> _Description of the task_: Copy word for word the lines of the records below, beginning at the one with "yellow glasses: 8 -> 7" and finishing at the one with "turquoise marker: 4 -> 5", ends included, but none of the pictures.
Data supplied section start
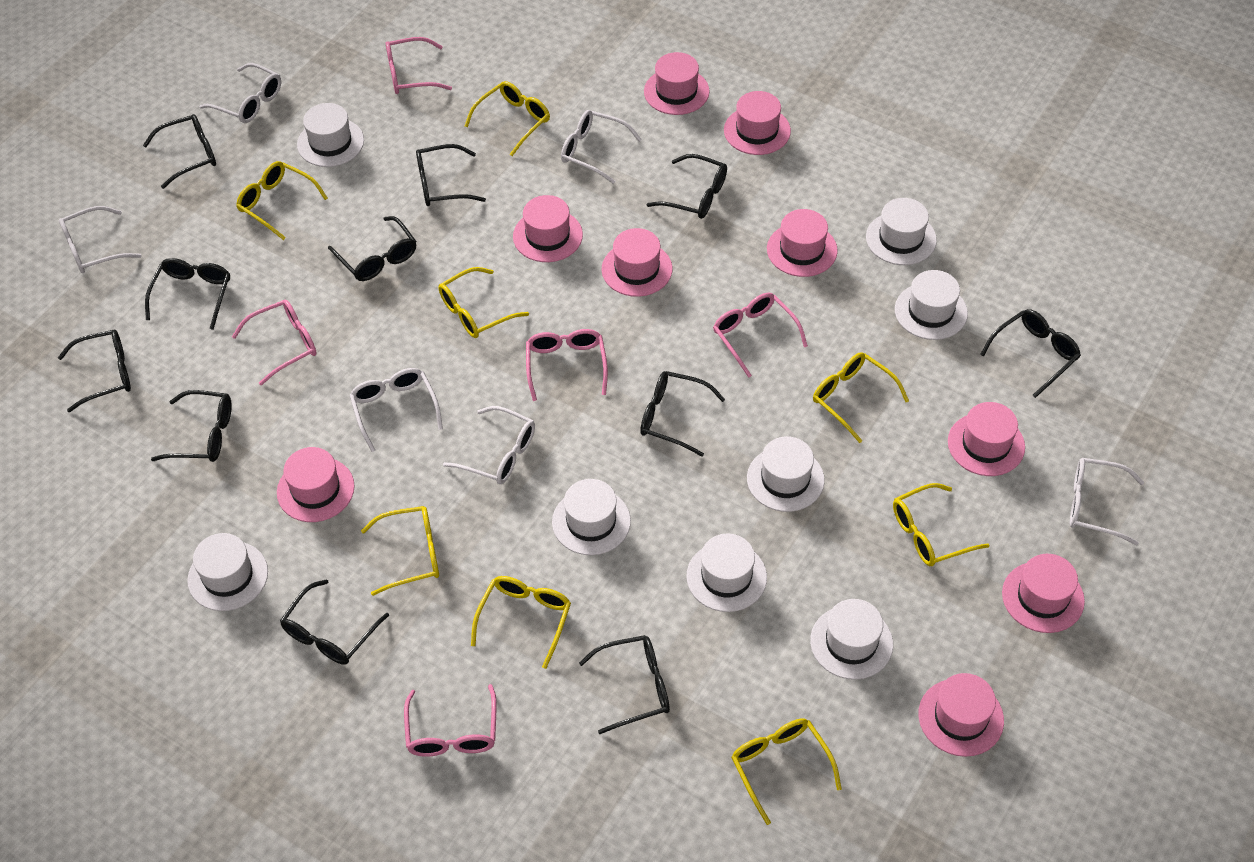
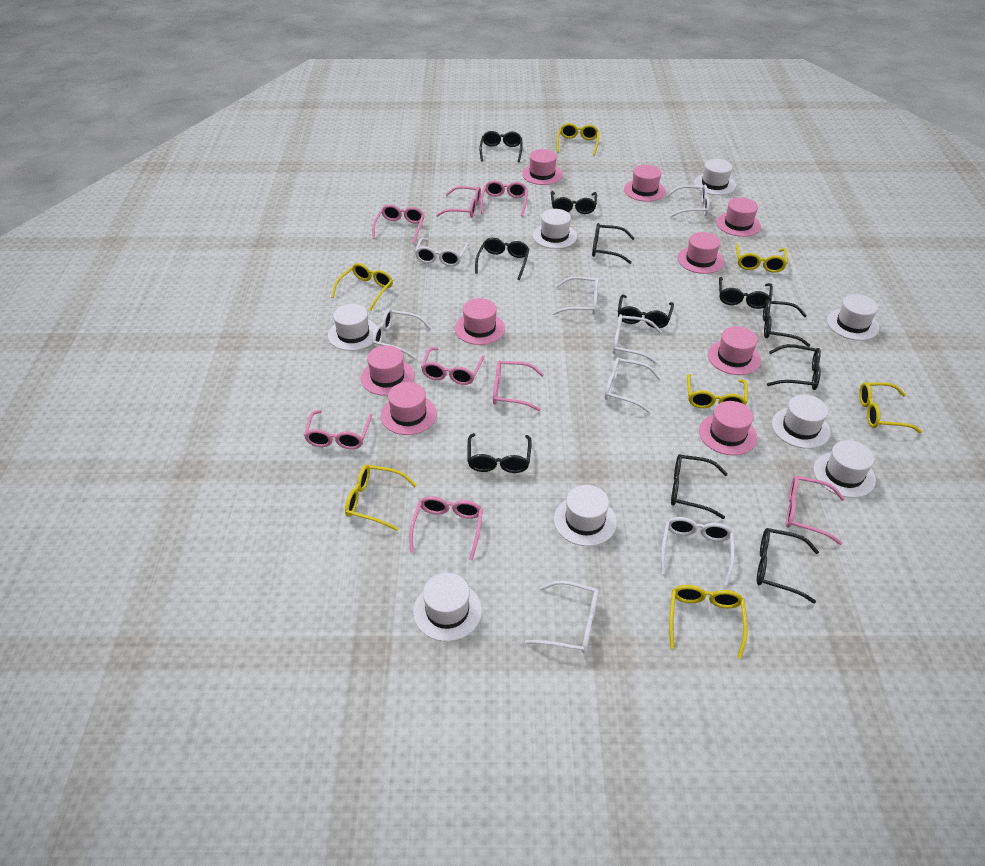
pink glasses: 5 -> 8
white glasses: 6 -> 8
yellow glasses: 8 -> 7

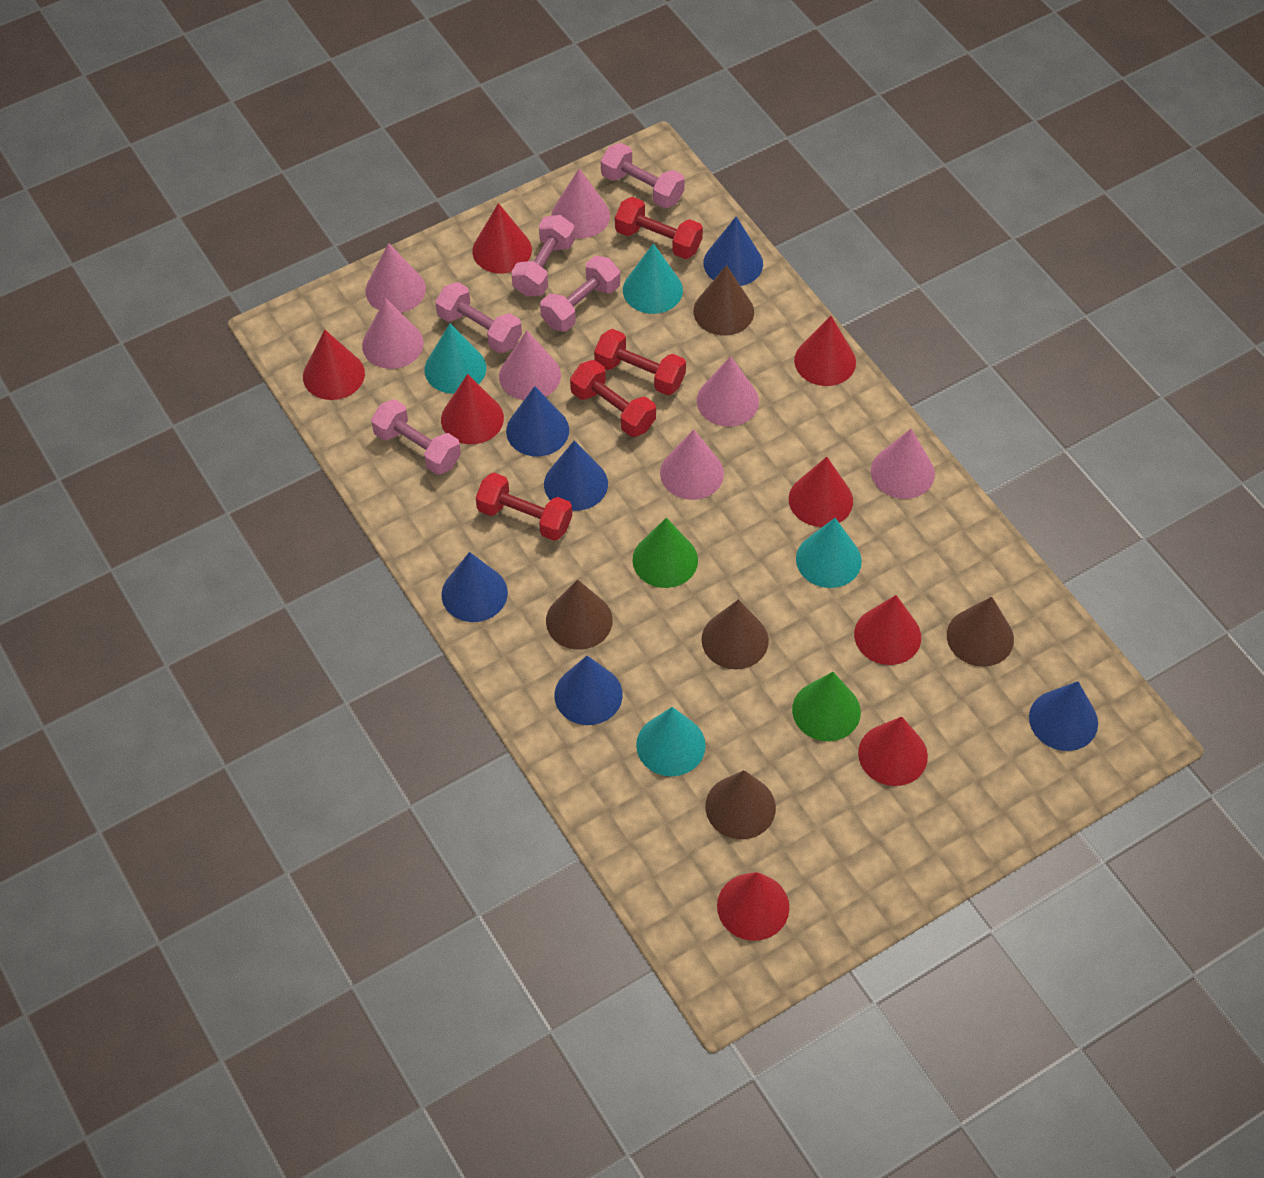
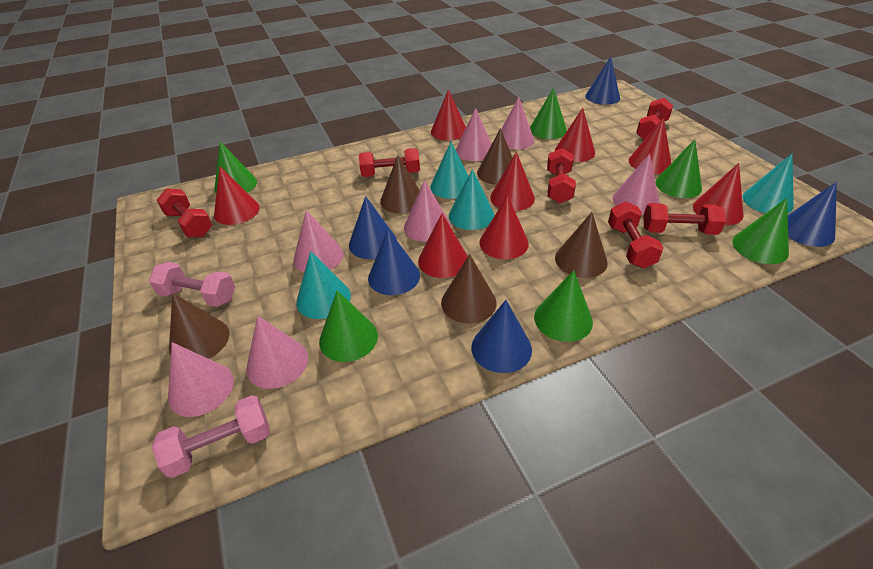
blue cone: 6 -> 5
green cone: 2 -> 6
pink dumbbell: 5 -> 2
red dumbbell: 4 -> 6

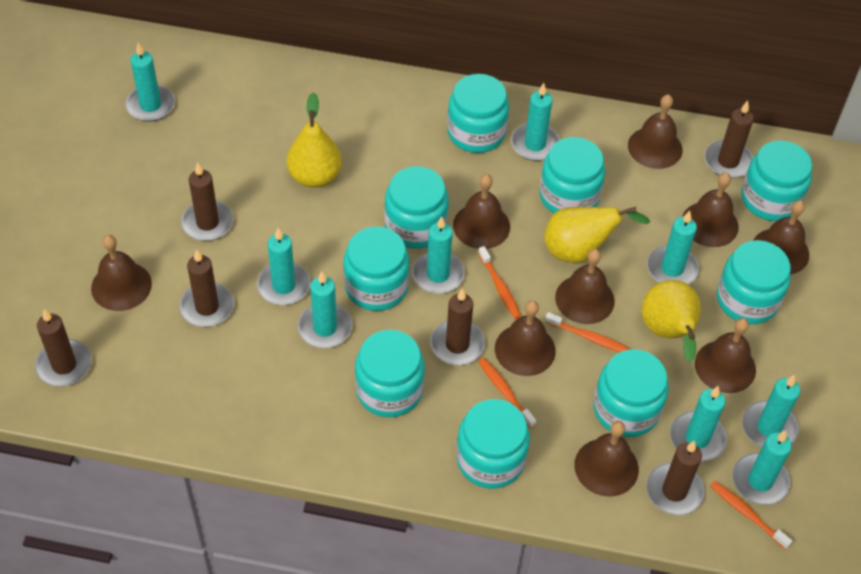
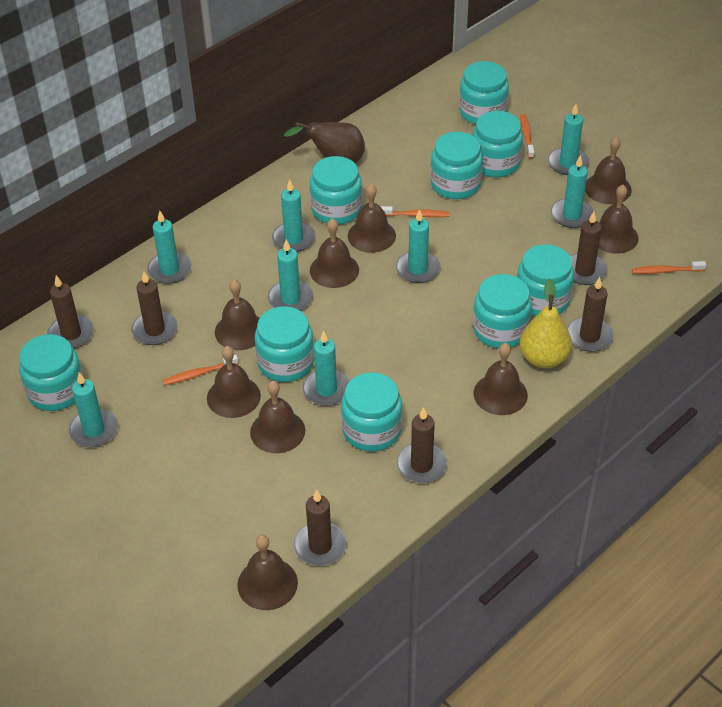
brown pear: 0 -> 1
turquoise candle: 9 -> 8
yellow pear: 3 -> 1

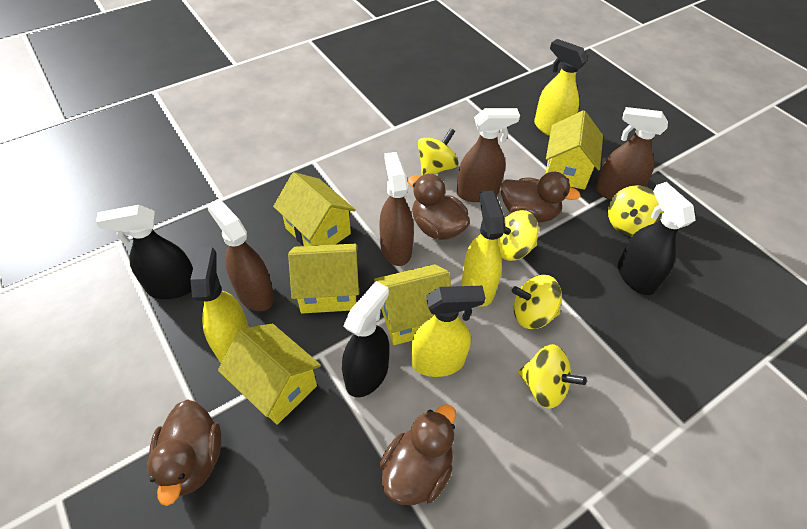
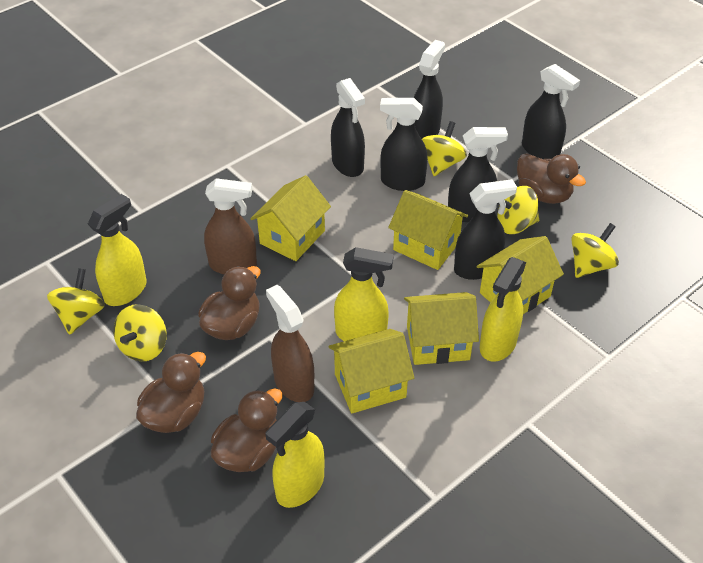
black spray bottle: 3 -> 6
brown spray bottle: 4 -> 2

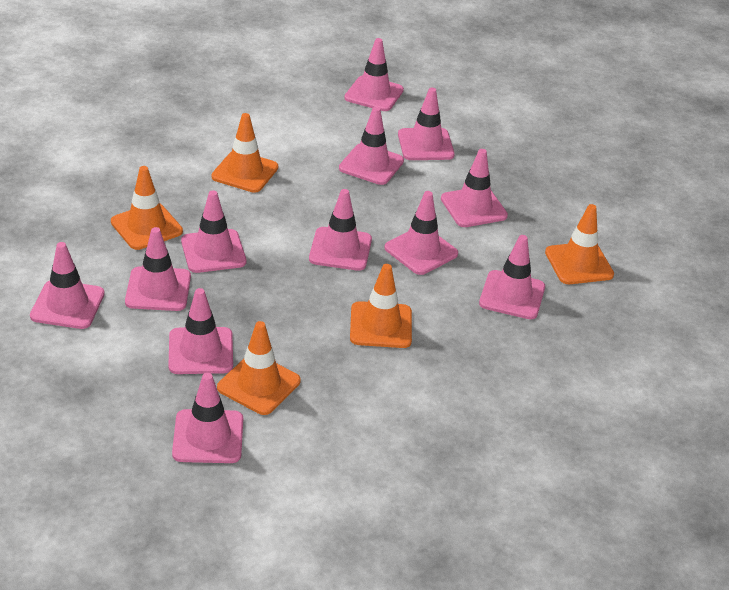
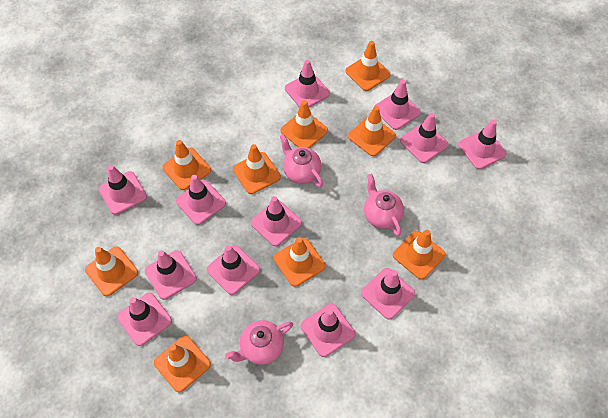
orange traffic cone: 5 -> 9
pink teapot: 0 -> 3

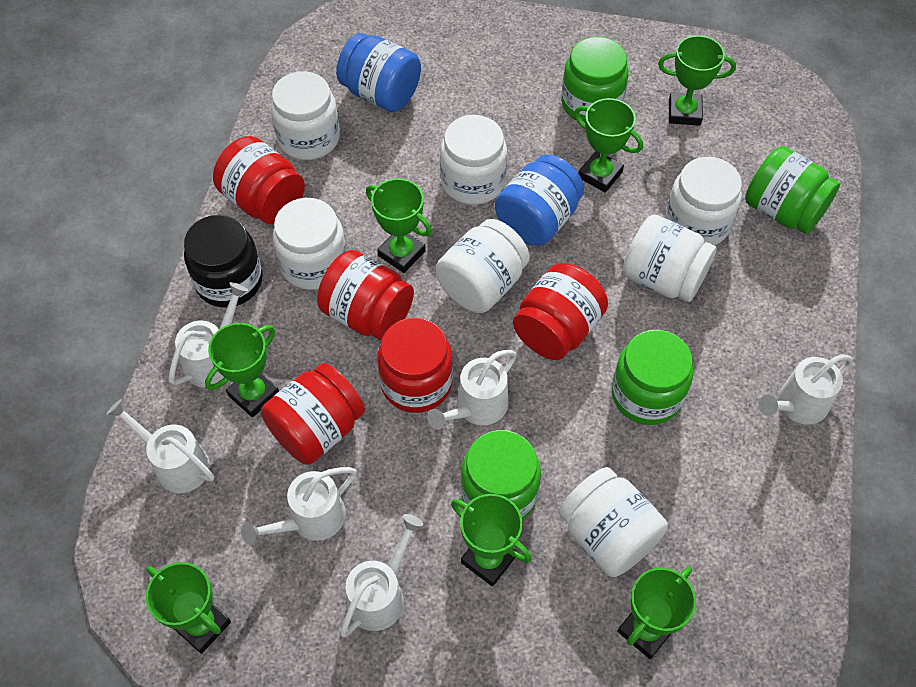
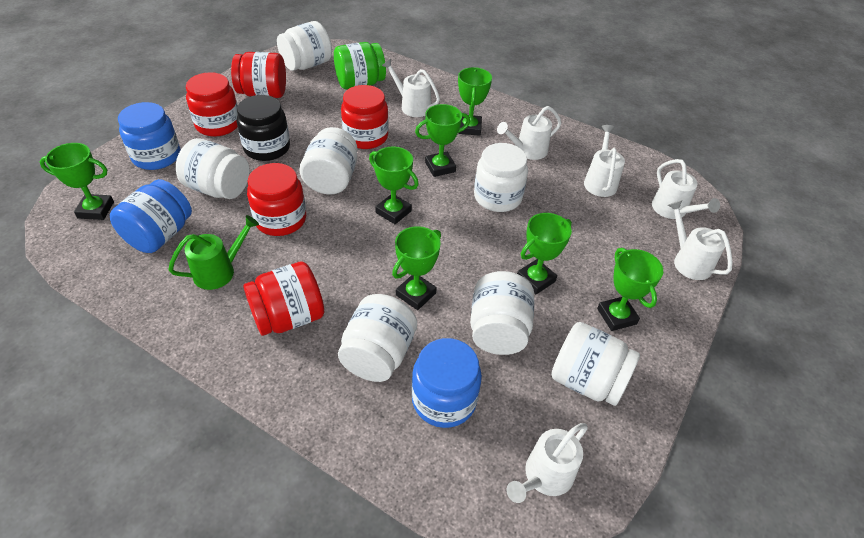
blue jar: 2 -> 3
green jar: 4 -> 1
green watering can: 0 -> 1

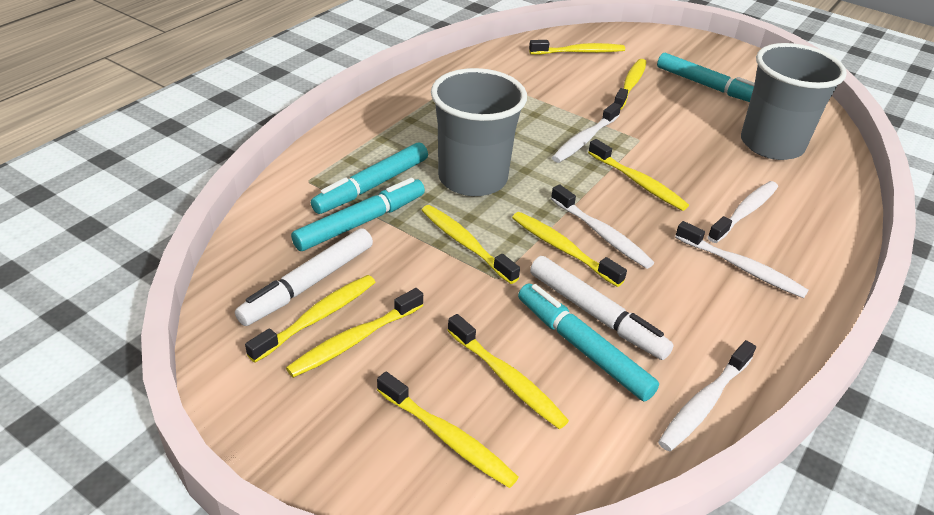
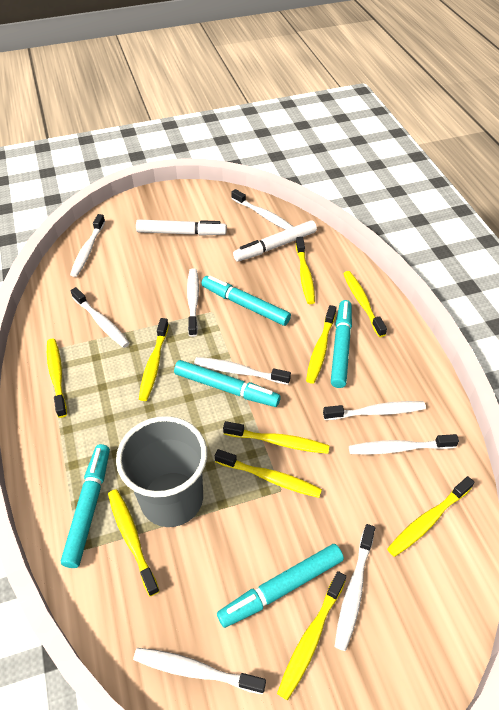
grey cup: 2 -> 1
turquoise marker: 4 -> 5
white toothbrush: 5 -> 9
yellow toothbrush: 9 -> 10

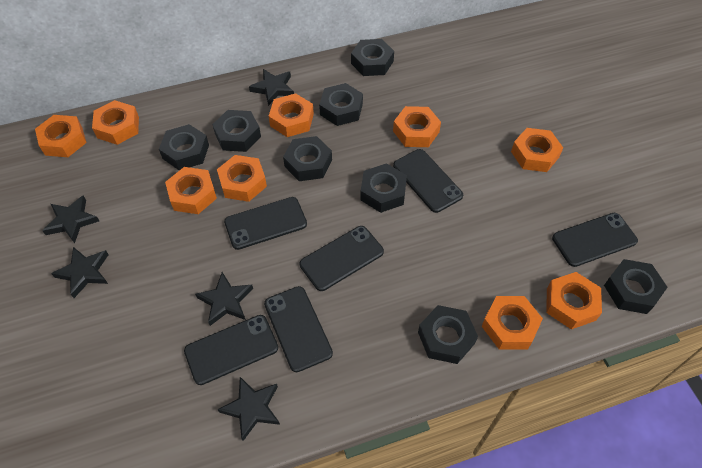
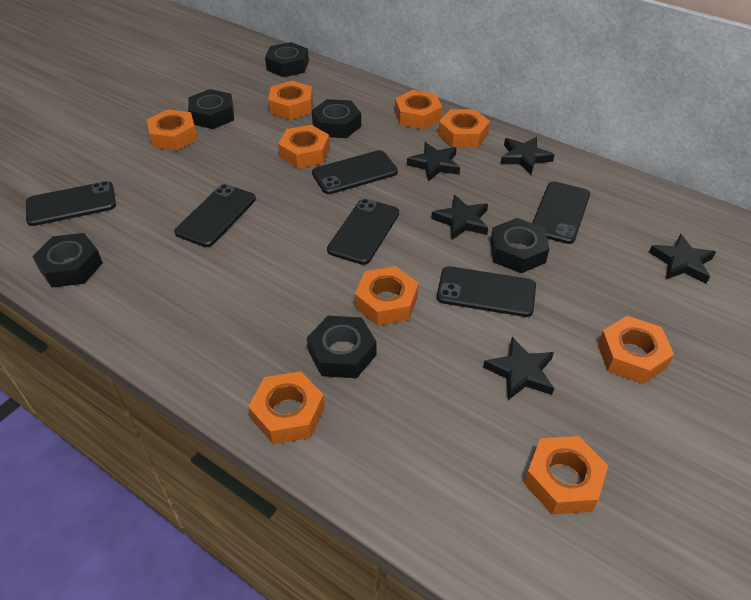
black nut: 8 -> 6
Data supplied section end
> _Your response_:
yellow glasses: 8 -> 7

blue cone: 6 -> 5
green cone: 2 -> 6
pink dumbbell: 5 -> 2
red dumbbell: 4 -> 6

brown pear: 0 -> 1
turquoise candle: 9 -> 8
yellow pear: 3 -> 1

black spray bottle: 3 -> 6
brown spray bottle: 4 -> 2

orange traffic cone: 5 -> 9
pink teapot: 0 -> 3

blue jar: 2 -> 3
green jar: 4 -> 1
green watering can: 0 -> 1

grey cup: 2 -> 1
turquoise marker: 4 -> 5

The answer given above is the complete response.